Entries shown Block Start

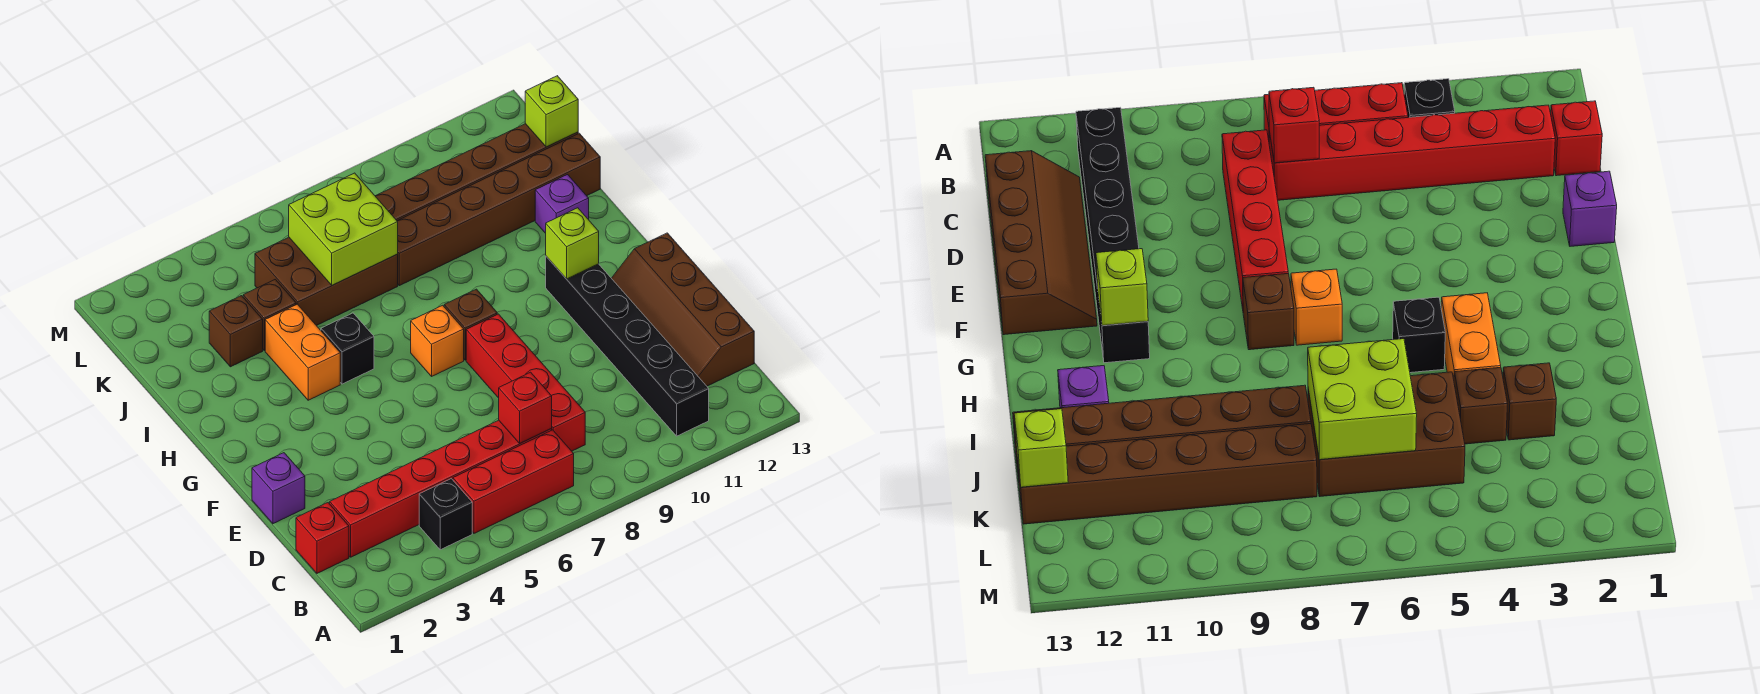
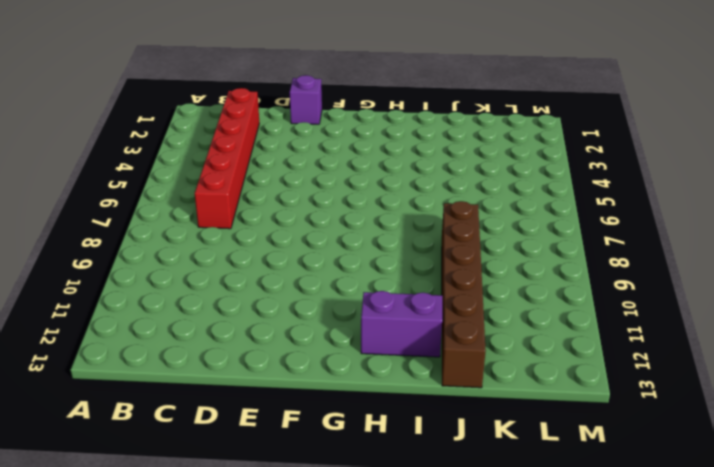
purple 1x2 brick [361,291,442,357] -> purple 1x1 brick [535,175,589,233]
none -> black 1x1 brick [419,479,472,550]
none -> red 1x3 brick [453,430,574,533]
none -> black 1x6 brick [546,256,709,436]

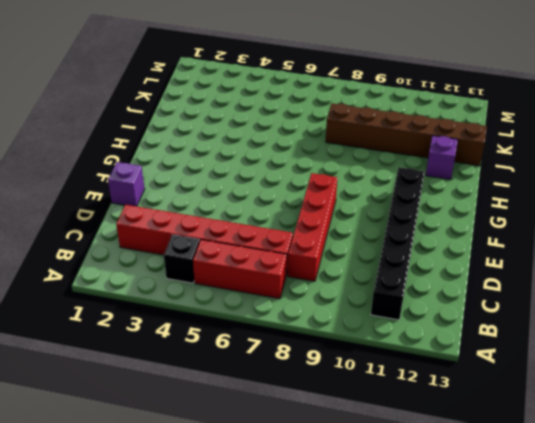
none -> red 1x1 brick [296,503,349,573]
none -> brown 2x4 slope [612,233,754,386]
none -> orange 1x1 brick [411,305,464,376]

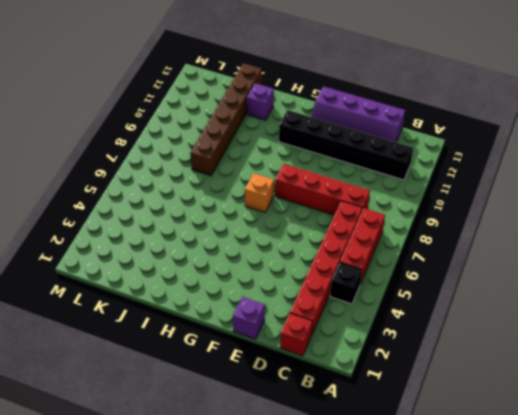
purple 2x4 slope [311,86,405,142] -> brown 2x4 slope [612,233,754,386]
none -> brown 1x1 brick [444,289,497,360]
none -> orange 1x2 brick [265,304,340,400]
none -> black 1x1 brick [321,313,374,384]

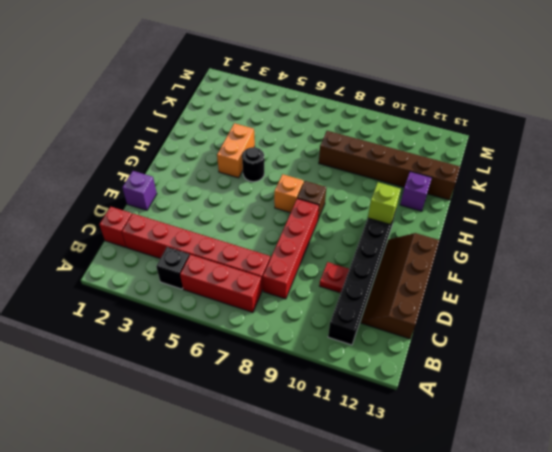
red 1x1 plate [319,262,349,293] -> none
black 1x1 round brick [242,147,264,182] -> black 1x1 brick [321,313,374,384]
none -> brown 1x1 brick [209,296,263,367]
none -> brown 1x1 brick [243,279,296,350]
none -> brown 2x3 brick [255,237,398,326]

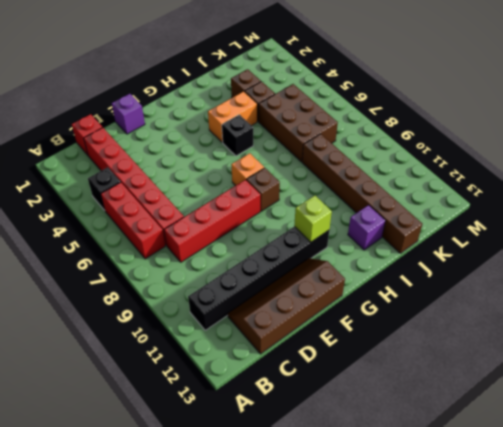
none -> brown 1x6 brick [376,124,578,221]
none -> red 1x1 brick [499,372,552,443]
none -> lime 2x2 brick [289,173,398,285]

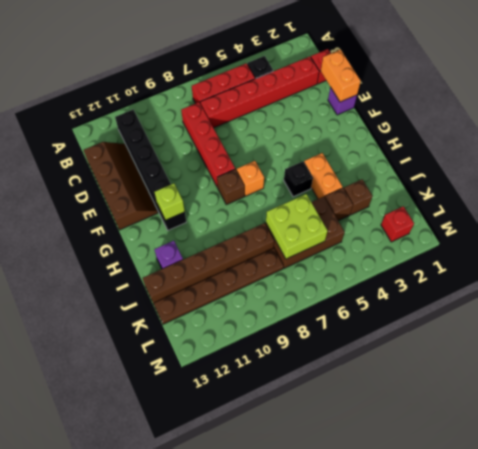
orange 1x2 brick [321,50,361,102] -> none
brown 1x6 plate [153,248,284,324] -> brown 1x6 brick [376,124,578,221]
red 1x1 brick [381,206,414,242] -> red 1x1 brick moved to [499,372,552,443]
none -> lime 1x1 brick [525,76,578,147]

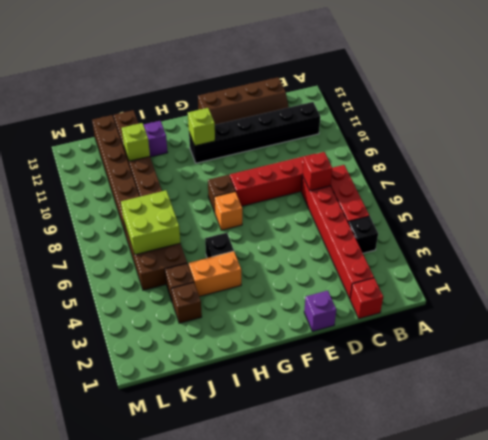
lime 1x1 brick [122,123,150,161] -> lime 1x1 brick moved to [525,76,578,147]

Entries shown Block End

§ **Task item**:
Before answering, please find the line containing "black 1x1 round" above, then copy exactly from it through the last line of the entries, both included, without pictures.

§ **Solution to this problem**:
black 1x1 round brick [242,147,264,182] -> black 1x1 brick [321,313,374,384]
none -> brown 1x1 brick [209,296,263,367]
none -> brown 1x1 brick [243,279,296,350]
none -> brown 2x3 brick [255,237,398,326]

none -> brown 1x6 brick [376,124,578,221]
none -> red 1x1 brick [499,372,552,443]
none -> lime 2x2 brick [289,173,398,285]

orange 1x2 brick [321,50,361,102] -> none
brown 1x6 plate [153,248,284,324] -> brown 1x6 brick [376,124,578,221]
red 1x1 brick [381,206,414,242] -> red 1x1 brick moved to [499,372,552,443]
none -> lime 1x1 brick [525,76,578,147]

lime 1x1 brick [122,123,150,161] -> lime 1x1 brick moved to [525,76,578,147]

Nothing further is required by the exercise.